TASK PROMPT -> Supply the number of lines in the listing below in which the word "white" occurs, and nothing else.

(ENTRIES SUPPLIED)

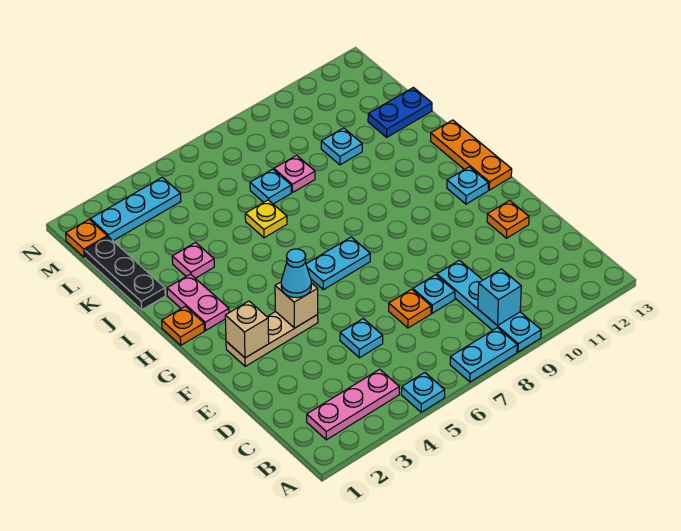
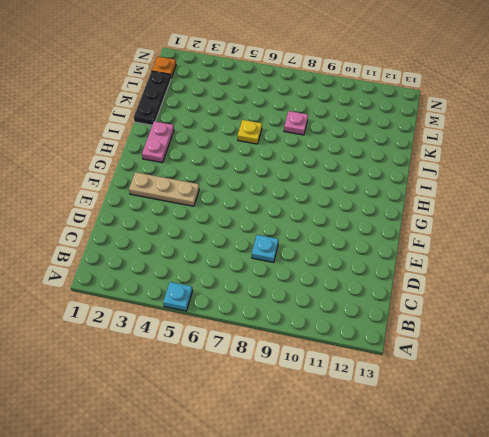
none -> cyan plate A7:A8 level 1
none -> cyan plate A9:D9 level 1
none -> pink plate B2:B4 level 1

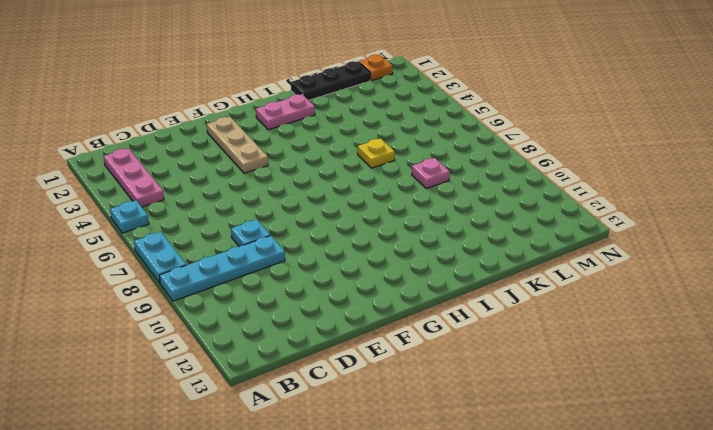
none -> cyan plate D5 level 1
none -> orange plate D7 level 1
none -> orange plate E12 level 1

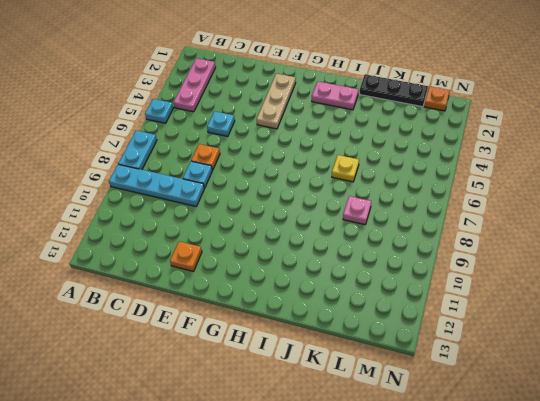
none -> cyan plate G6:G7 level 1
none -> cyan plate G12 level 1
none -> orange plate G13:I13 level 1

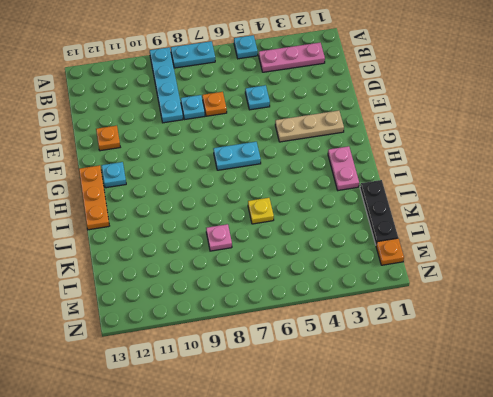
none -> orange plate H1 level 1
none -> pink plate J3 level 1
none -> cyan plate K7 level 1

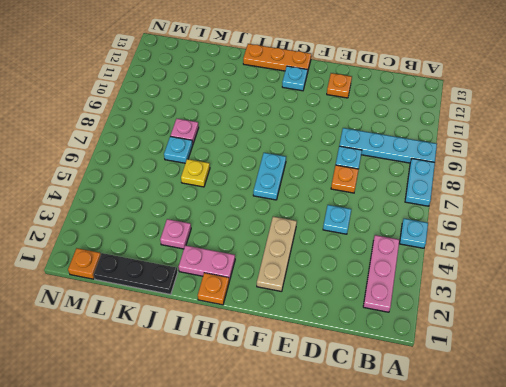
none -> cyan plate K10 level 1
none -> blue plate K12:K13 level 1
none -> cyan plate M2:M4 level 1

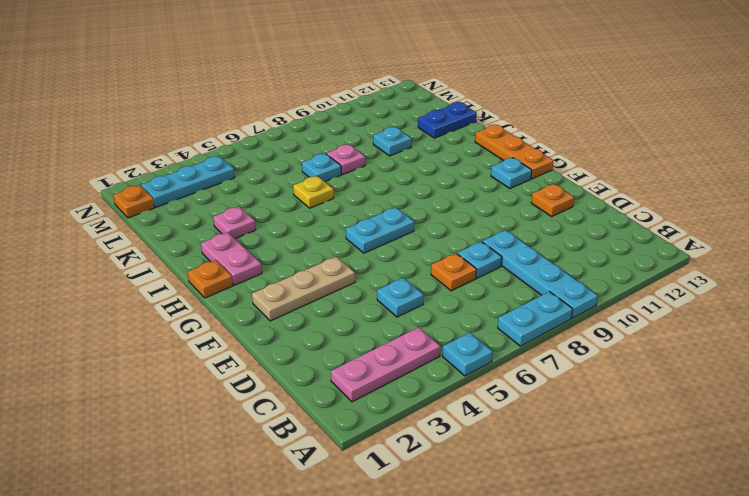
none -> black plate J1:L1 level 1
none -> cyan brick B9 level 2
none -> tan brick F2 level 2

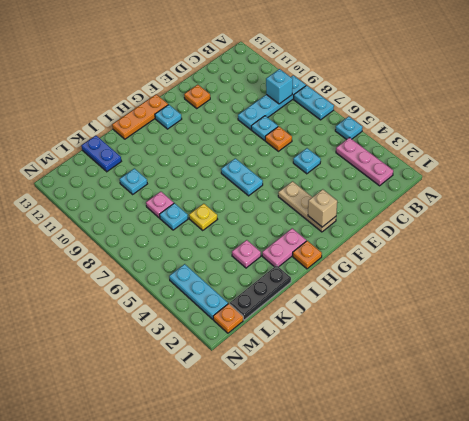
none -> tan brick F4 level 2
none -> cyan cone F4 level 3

(End ENTRIES SUPPLIED)
(ENTRIES SUPPLIED)

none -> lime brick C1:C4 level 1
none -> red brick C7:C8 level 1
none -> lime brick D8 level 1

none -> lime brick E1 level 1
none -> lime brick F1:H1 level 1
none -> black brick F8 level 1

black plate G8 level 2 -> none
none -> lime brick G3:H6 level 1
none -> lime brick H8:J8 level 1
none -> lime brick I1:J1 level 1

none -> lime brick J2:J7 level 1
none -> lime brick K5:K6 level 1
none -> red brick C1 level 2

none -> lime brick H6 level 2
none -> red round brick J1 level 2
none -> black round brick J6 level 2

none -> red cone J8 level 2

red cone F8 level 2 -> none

(End ENTRIES SUPPLIED)
(ENTRIES SUPPLIED)

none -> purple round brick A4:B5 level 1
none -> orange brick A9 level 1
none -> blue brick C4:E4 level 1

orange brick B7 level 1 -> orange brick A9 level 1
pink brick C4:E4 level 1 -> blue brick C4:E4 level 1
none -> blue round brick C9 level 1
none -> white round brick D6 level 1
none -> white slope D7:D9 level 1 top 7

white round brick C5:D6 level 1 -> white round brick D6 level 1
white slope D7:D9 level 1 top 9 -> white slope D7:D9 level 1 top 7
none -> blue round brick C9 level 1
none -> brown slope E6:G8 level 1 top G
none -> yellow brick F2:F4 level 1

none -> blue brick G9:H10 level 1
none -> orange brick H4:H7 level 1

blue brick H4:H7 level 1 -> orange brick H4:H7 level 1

(End ENTRIES SUPPLIED)

WRITTEN REPLY -> 4